● EXERCISE AIM
Could you transcribe each record below exactly as written, setting the pictures aside?

● SUPPLIED RECORDS
——

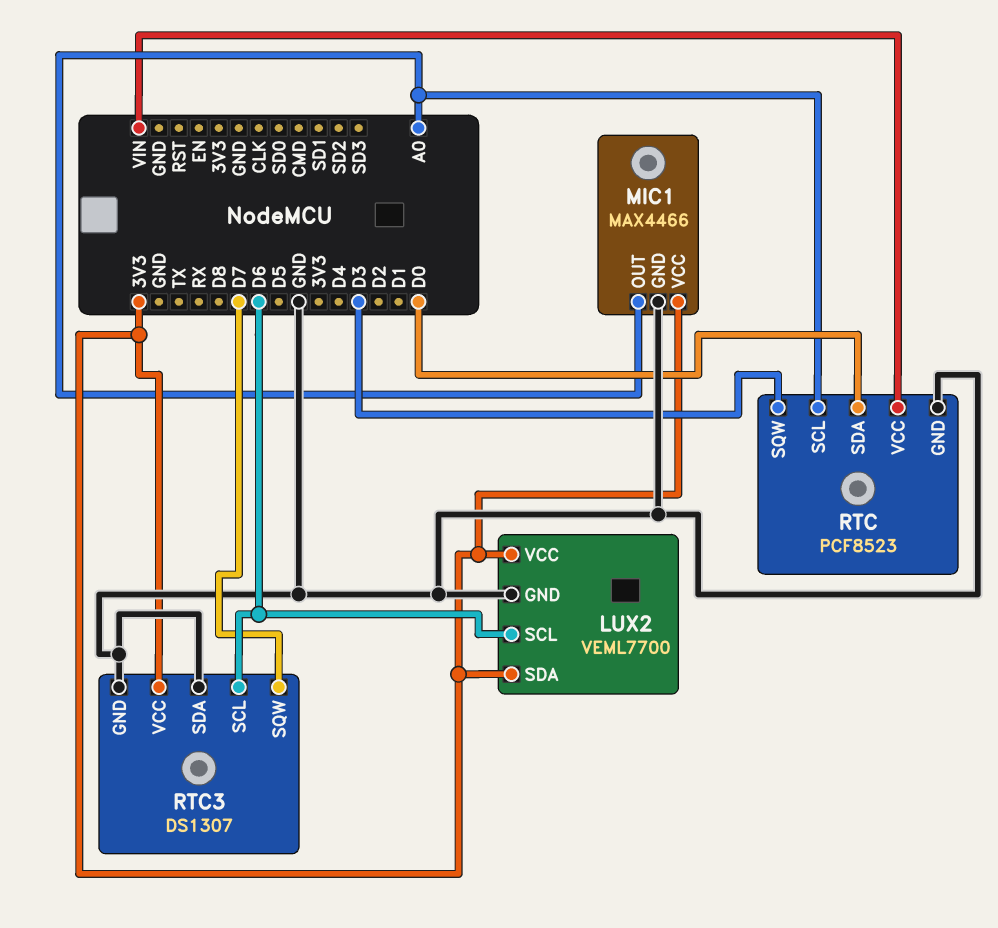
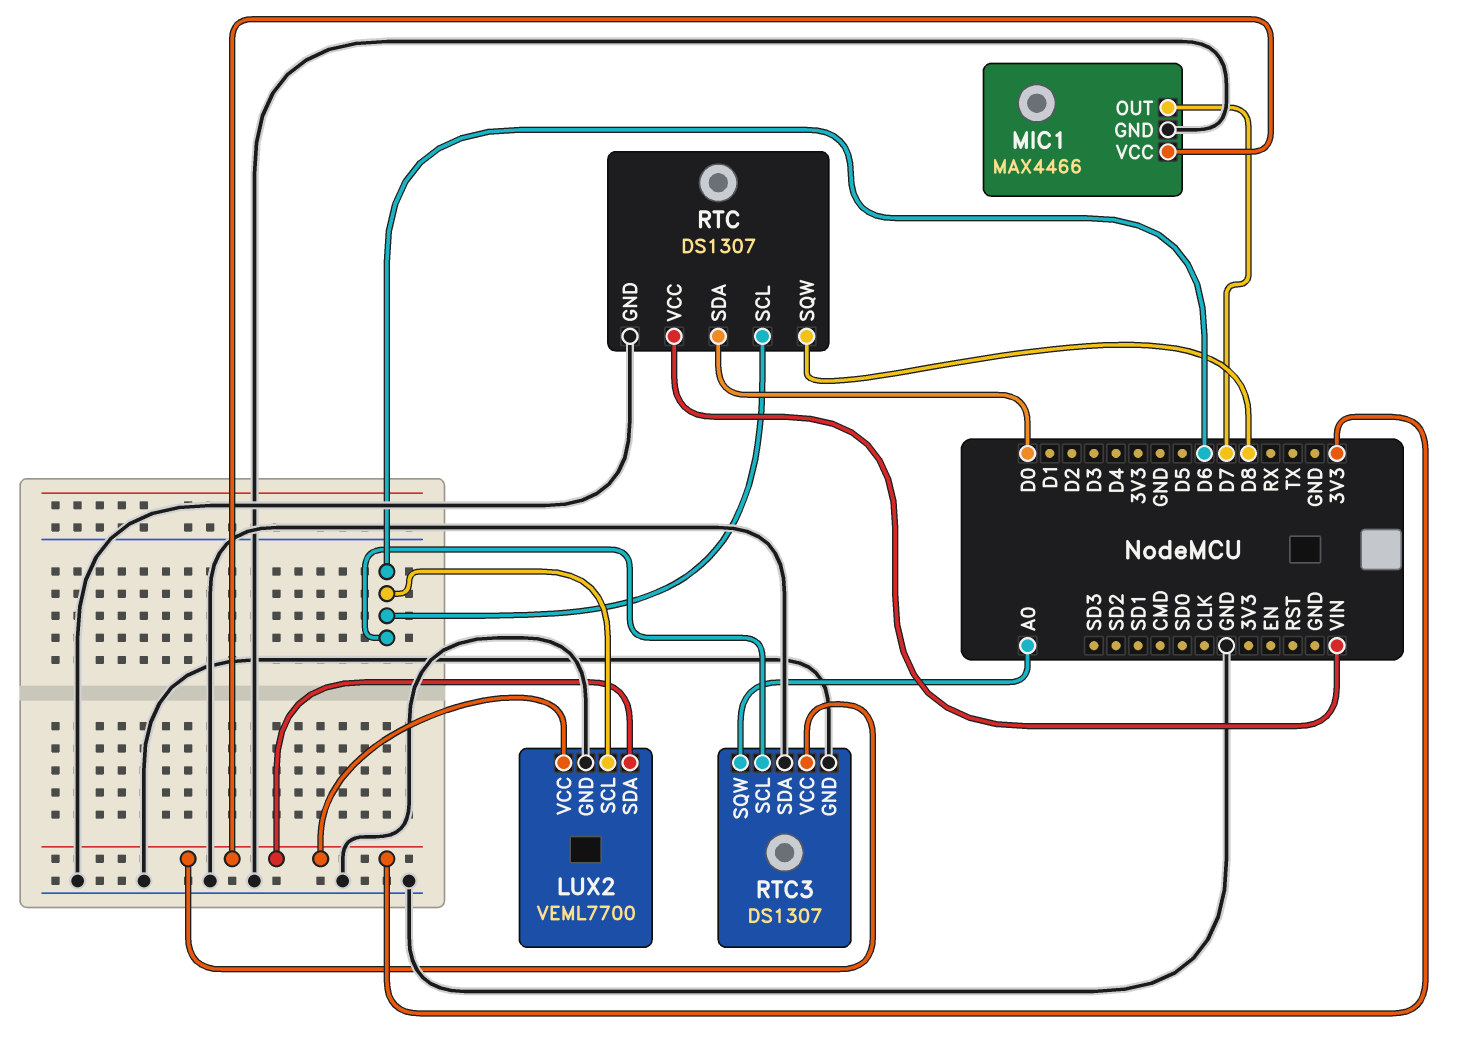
MIC1 pin OUT: A0 -> D7
RTC: PCF8523 -> DS1307
RTC pin SCL: A0 -> D6
RTC pin SQW: D3 -> D8
RTC3 pin SQW: D7 -> A0

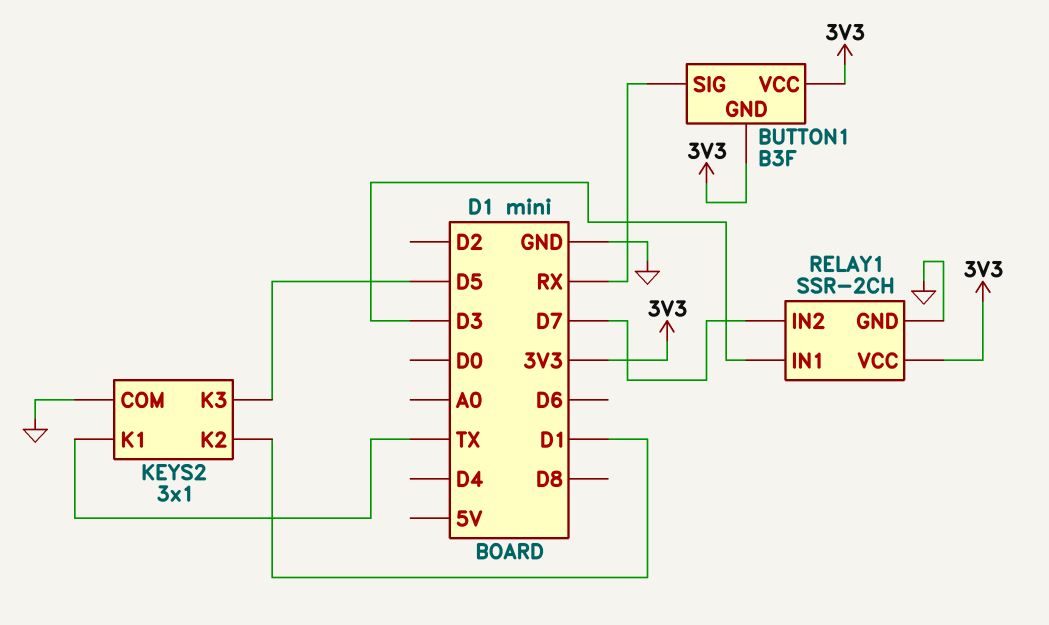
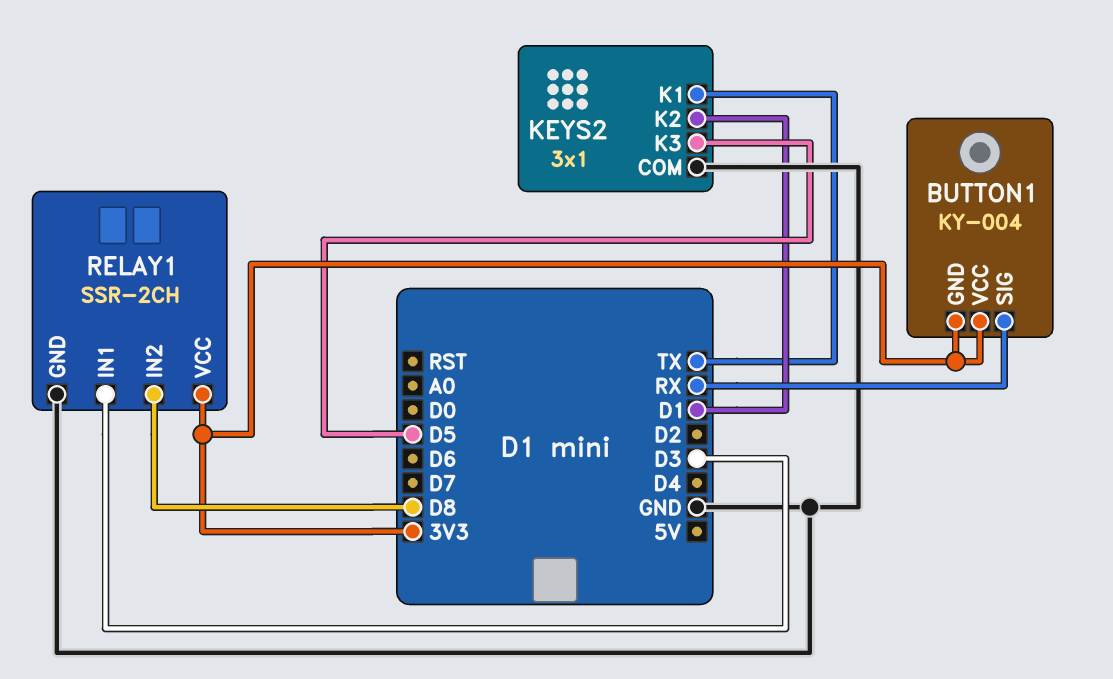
BUTTON1: B3F -> KY-004
RELAY1 pin IN2: D7 -> D8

——

● RESULT BELOW
MIC1 pin OUT: A0 -> D7
RTC: PCF8523 -> DS1307
RTC pin SCL: A0 -> D6
RTC pin SQW: D3 -> D8
RTC3 pin SQW: D7 -> A0

BUTTON1: B3F -> KY-004
RELAY1 pin IN2: D7 -> D8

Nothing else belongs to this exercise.